WORK TO BE COMPLETED:
The records below need to be restated word for word.

"""

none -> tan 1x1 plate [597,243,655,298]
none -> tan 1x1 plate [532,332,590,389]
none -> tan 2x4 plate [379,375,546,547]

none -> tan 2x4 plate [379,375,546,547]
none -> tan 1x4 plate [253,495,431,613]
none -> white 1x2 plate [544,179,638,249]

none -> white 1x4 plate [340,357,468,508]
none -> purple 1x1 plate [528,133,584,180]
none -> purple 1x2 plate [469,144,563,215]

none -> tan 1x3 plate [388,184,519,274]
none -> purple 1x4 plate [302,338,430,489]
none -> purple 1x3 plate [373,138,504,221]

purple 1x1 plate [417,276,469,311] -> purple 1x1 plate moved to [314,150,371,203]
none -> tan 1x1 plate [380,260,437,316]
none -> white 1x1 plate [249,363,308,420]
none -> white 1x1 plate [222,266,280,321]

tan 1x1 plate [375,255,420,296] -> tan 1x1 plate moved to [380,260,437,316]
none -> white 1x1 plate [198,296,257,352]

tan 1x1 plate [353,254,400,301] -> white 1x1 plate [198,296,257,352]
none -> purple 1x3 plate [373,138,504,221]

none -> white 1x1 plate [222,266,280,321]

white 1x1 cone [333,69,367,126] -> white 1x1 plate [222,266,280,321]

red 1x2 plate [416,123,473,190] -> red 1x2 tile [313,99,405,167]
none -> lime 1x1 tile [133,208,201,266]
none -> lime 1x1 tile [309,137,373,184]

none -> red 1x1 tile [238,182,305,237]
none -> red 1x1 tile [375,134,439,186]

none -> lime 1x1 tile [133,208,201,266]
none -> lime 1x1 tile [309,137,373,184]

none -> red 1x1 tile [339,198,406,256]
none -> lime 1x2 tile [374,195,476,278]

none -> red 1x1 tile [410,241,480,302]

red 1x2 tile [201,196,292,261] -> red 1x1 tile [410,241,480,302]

"""

RESPONSE TO THIS EXERCISE:
none -> tan 1x1 plate [597,243,655,298]
none -> tan 1x1 plate [532,332,590,389]
none -> tan 2x4 plate [379,375,546,547]

none -> tan 2x4 plate [379,375,546,547]
none -> tan 1x4 plate [253,495,431,613]
none -> white 1x2 plate [544,179,638,249]

none -> white 1x4 plate [340,357,468,508]
none -> purple 1x1 plate [528,133,584,180]
none -> purple 1x2 plate [469,144,563,215]

none -> tan 1x3 plate [388,184,519,274]
none -> purple 1x4 plate [302,338,430,489]
none -> purple 1x3 plate [373,138,504,221]

purple 1x1 plate [417,276,469,311] -> purple 1x1 plate moved to [314,150,371,203]
none -> tan 1x1 plate [380,260,437,316]
none -> white 1x1 plate [249,363,308,420]
none -> white 1x1 plate [222,266,280,321]

tan 1x1 plate [375,255,420,296] -> tan 1x1 plate moved to [380,260,437,316]
none -> white 1x1 plate [198,296,257,352]

tan 1x1 plate [353,254,400,301] -> white 1x1 plate [198,296,257,352]
none -> purple 1x3 plate [373,138,504,221]

none -> white 1x1 plate [222,266,280,321]

white 1x1 cone [333,69,367,126] -> white 1x1 plate [222,266,280,321]

red 1x2 plate [416,123,473,190] -> red 1x2 tile [313,99,405,167]
none -> lime 1x1 tile [133,208,201,266]
none -> lime 1x1 tile [309,137,373,184]

none -> red 1x1 tile [238,182,305,237]
none -> red 1x1 tile [375,134,439,186]

none -> lime 1x1 tile [133,208,201,266]
none -> lime 1x1 tile [309,137,373,184]

none -> red 1x1 tile [339,198,406,256]
none -> lime 1x2 tile [374,195,476,278]

none -> red 1x1 tile [410,241,480,302]

red 1x2 tile [201,196,292,261] -> red 1x1 tile [410,241,480,302]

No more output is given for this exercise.